Problem description. Scan the records for the string "green". State how many lines contain it and add nothing.

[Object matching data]
>>

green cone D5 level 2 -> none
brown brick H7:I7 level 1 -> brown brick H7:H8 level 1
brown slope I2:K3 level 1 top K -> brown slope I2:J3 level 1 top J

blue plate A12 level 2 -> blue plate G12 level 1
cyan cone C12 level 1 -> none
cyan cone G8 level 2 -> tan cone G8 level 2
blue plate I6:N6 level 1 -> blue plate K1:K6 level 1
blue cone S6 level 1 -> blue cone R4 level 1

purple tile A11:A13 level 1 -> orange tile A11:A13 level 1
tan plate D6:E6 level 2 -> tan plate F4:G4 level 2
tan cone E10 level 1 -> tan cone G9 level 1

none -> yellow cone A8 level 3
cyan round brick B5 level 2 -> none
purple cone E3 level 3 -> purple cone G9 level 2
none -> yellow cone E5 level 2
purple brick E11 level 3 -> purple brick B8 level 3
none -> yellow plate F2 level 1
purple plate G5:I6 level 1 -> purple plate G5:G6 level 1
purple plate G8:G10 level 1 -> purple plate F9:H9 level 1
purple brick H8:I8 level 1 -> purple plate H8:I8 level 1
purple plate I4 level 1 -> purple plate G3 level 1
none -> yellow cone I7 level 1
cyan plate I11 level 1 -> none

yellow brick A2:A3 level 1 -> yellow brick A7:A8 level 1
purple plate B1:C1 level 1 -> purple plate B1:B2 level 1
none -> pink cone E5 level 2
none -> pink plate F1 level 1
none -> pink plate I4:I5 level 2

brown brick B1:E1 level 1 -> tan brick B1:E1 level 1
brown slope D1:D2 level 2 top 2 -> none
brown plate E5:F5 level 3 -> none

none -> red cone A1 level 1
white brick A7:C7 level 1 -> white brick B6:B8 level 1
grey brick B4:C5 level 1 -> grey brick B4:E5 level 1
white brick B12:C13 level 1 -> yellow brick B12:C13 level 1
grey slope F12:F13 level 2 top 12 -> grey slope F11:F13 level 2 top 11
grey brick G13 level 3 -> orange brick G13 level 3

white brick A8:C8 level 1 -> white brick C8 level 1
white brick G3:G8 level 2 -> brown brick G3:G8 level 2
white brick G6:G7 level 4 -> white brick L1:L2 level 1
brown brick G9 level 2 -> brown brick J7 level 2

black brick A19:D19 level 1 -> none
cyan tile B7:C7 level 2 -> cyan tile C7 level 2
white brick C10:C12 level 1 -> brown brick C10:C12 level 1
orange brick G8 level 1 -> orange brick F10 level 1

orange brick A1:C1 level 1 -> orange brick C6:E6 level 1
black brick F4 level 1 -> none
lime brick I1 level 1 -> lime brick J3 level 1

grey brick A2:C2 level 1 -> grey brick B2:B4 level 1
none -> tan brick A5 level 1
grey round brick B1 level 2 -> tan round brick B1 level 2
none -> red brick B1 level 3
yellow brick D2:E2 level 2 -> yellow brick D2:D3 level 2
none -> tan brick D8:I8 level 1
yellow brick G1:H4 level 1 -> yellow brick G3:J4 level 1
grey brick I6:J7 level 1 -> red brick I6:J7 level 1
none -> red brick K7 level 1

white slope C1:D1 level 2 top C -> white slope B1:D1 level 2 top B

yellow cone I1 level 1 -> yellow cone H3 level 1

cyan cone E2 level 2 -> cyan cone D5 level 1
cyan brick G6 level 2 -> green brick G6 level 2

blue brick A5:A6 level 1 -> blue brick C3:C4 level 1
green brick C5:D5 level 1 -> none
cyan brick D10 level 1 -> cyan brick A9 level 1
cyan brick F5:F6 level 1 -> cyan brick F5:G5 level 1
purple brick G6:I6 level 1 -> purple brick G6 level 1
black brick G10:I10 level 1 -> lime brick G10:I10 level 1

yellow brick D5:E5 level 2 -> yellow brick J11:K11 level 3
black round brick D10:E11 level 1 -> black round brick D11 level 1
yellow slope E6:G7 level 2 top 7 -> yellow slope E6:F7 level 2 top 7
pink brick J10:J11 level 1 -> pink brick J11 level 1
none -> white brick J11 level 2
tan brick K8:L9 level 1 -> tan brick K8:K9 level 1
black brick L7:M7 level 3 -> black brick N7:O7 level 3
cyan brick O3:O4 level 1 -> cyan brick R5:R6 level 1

<<

Response to the task. 3